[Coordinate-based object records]
★ ★ ★
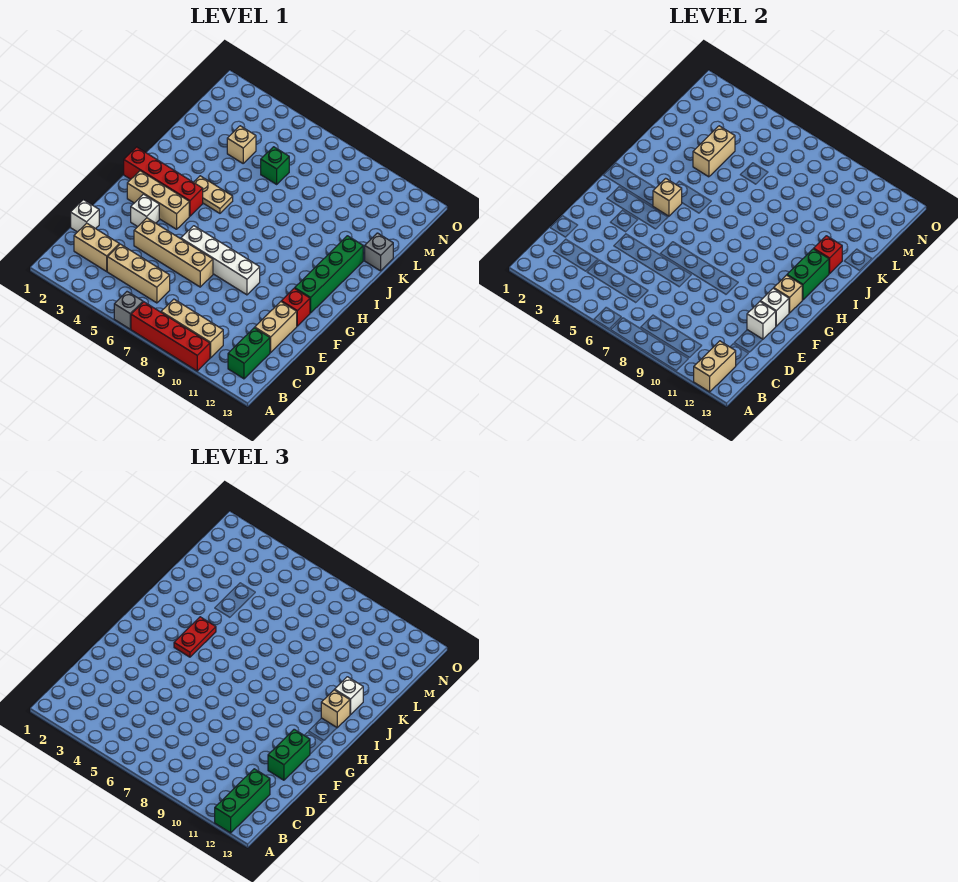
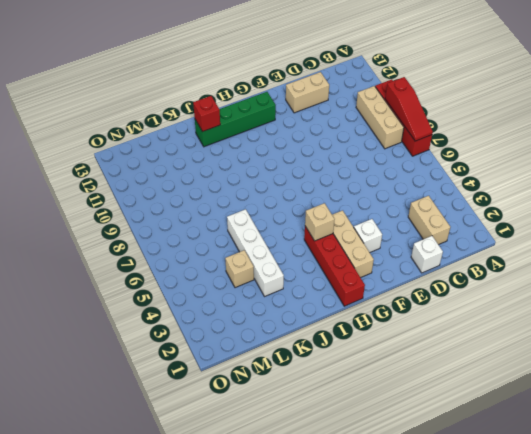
red slope A7:A9 level 2 top 9 -> none
white brick K3:K6 level 1 -> white brick F6:F9 level 1
none -> grey brick A6 level 1
none -> green brick B12:C12 level 1
none -> tan brick C4:C6 level 1
none -> tan brick E4:E7 level 1

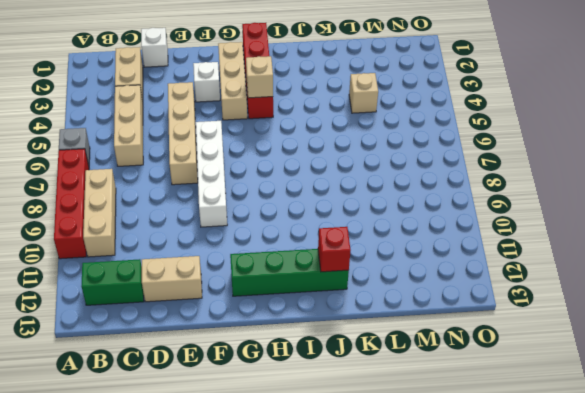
none -> red brick F12 level 1
none -> tan plate I4:I5 level 1
none -> grey brick K13 level 1
none -> green brick L6 level 1

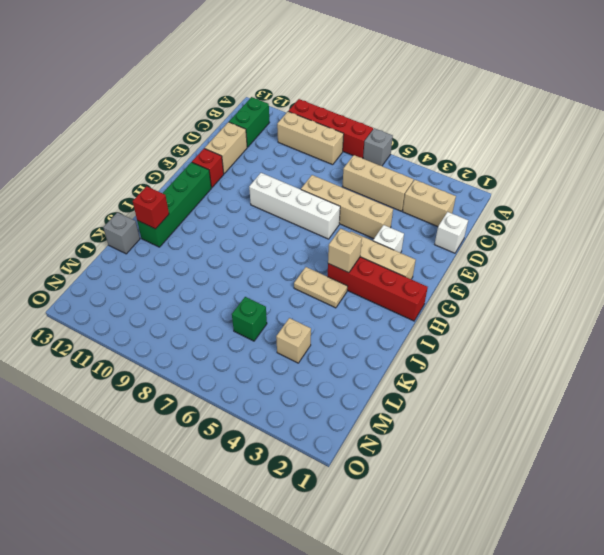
none -> tan brick A12:B12 level 2
none -> white brick E12 level 2
none -> white brick F12 level 2
none -> tan brick G12 level 2

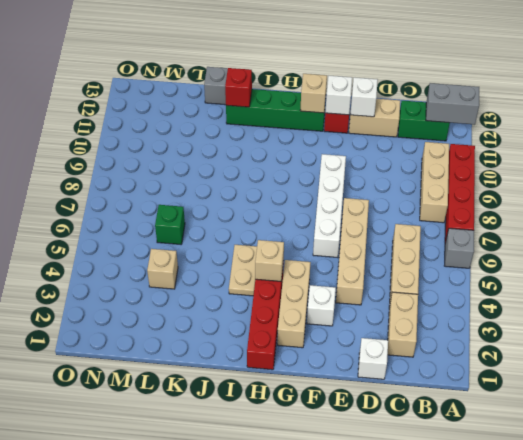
grey brick A12:B12 level 2 -> tan brick A12:B12 level 2
none -> green brick H12:I12 level 2
none -> tan brick K4:L4 level 2
none -> green brick A12:C12 level 3
none -> green brick E12:F12 level 3

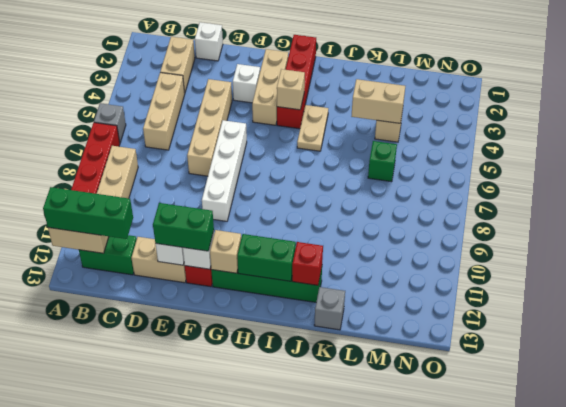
none -> red plate H4:I4 level 3
none -> tan brick I12 level 3
none -> white brick J12 level 3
★ ★ ★
In the entries above, identify every line with the string "plate".

**Answer section:**
none -> tan plate I4:I5 level 1
none -> red plate H4:I4 level 3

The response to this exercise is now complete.